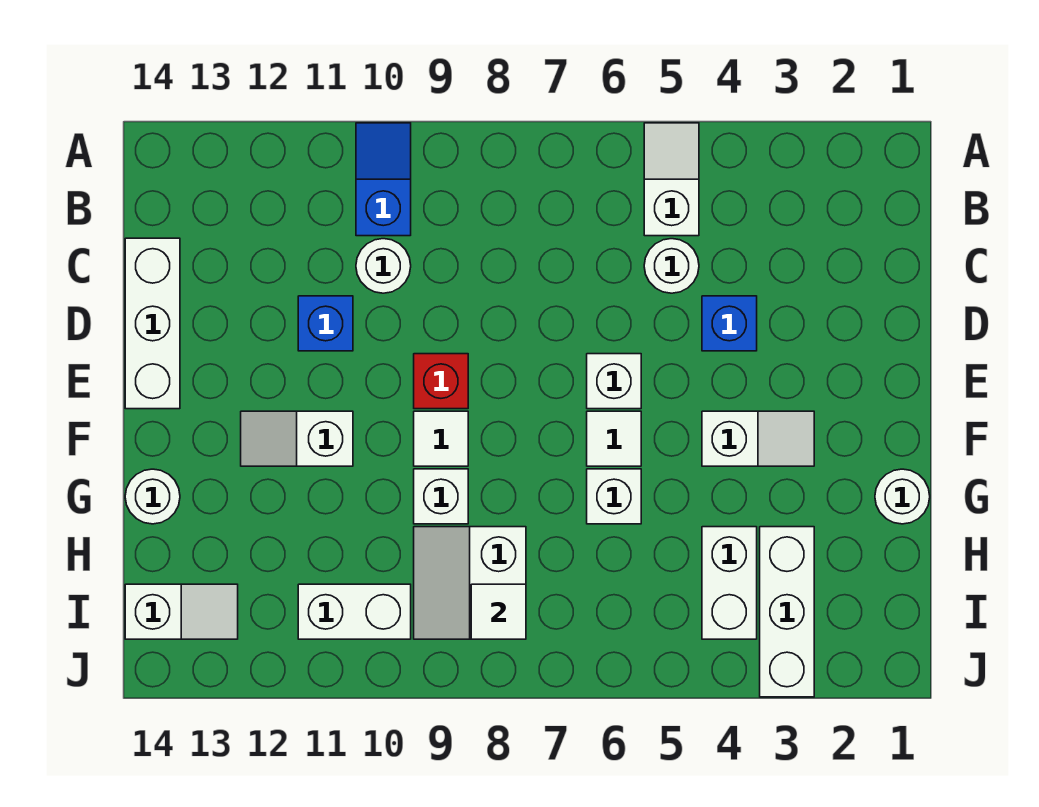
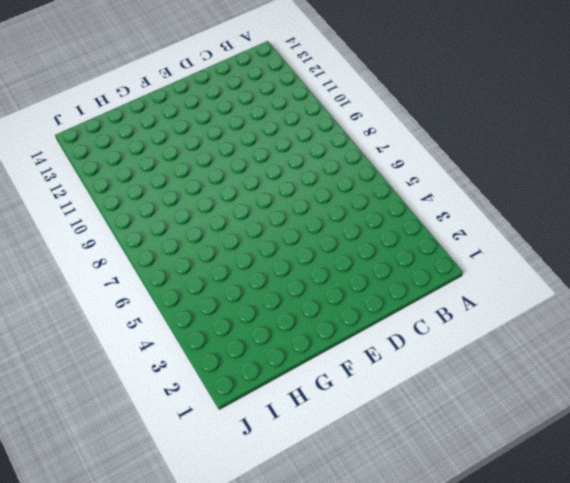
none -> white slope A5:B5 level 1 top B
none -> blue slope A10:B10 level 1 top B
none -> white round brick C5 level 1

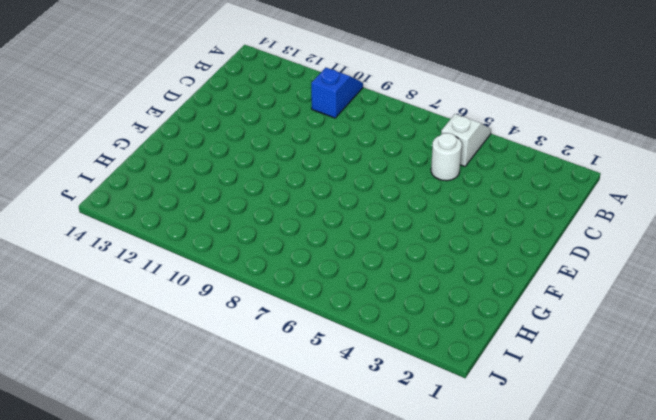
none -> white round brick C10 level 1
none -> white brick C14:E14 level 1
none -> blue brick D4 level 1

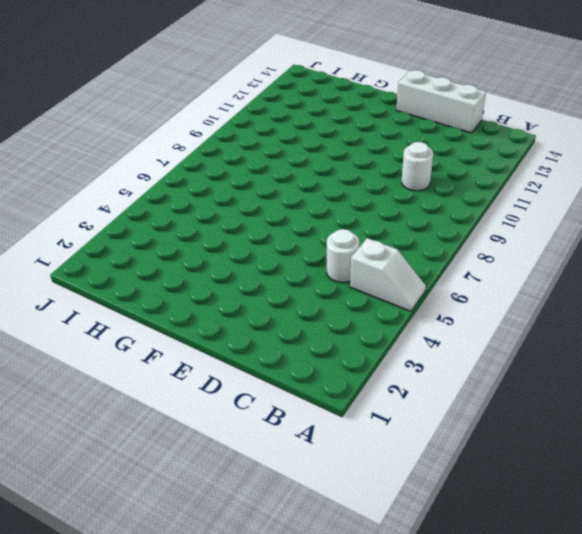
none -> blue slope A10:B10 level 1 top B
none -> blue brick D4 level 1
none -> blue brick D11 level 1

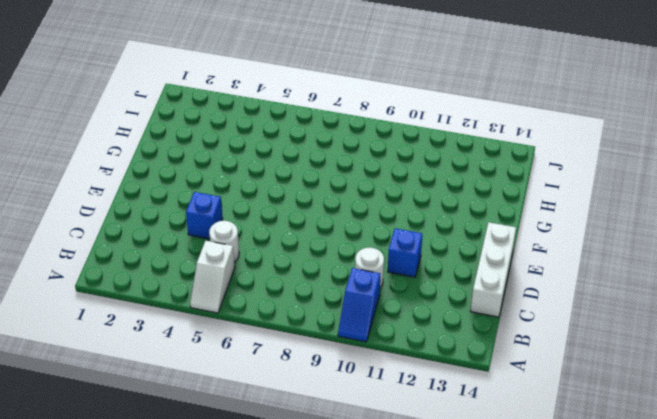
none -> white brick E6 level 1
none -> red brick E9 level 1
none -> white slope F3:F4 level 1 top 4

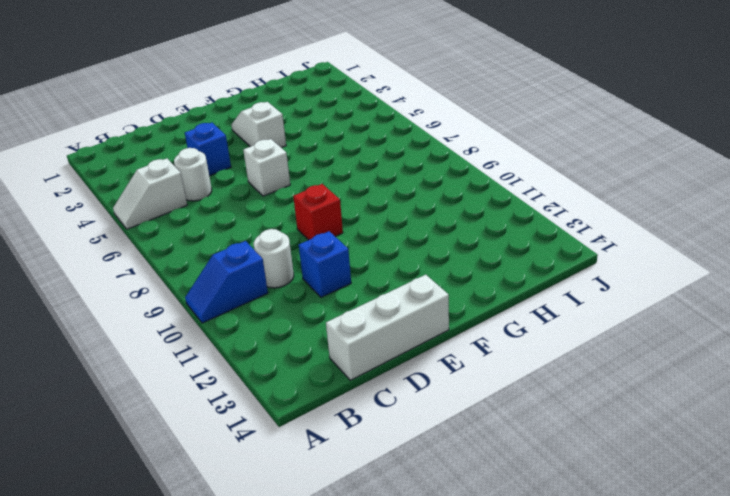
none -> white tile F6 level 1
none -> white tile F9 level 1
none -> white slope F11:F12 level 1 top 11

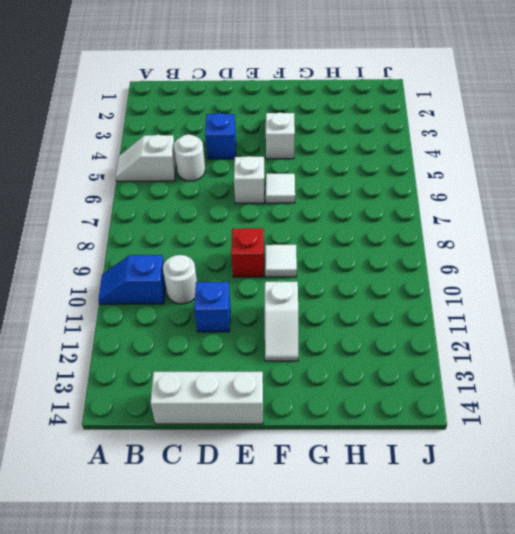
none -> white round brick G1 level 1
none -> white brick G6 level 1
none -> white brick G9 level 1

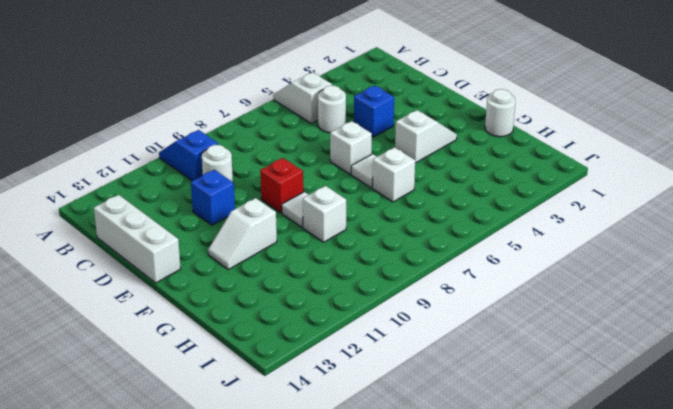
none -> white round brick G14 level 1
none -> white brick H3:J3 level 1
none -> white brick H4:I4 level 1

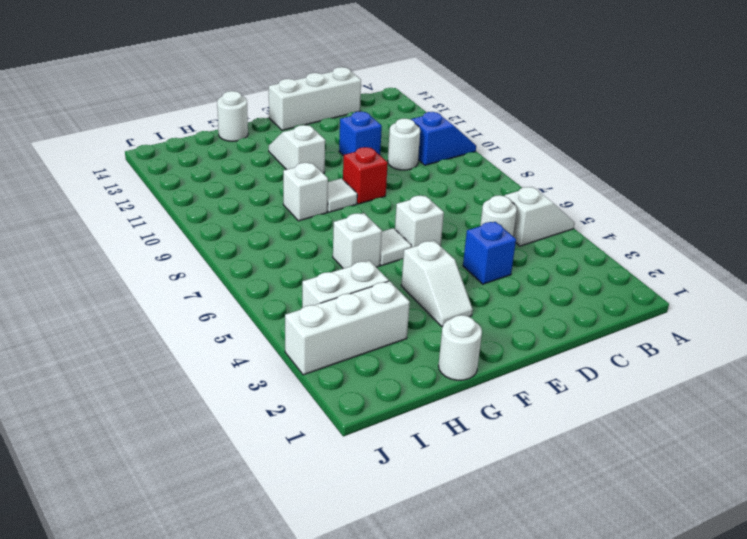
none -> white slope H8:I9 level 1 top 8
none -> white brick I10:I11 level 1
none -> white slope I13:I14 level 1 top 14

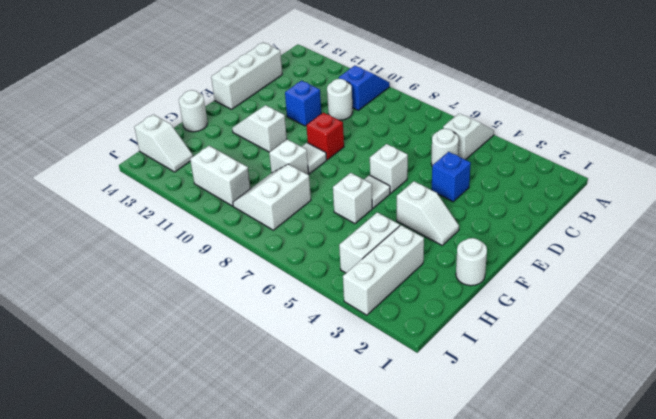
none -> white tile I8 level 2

#####

TASK> Print only the lines from the one with "none -> white brick G6 level 1" through the last line of the data above, exactly and with both ends, and please omit any pictures.

ANSWER SPACE>
none -> white brick G6 level 1
none -> white brick G9 level 1

none -> white round brick G14 level 1
none -> white brick H3:J3 level 1
none -> white brick H4:I4 level 1

none -> white slope H8:I9 level 1 top 8
none -> white brick I10:I11 level 1
none -> white slope I13:I14 level 1 top 14

none -> white tile I8 level 2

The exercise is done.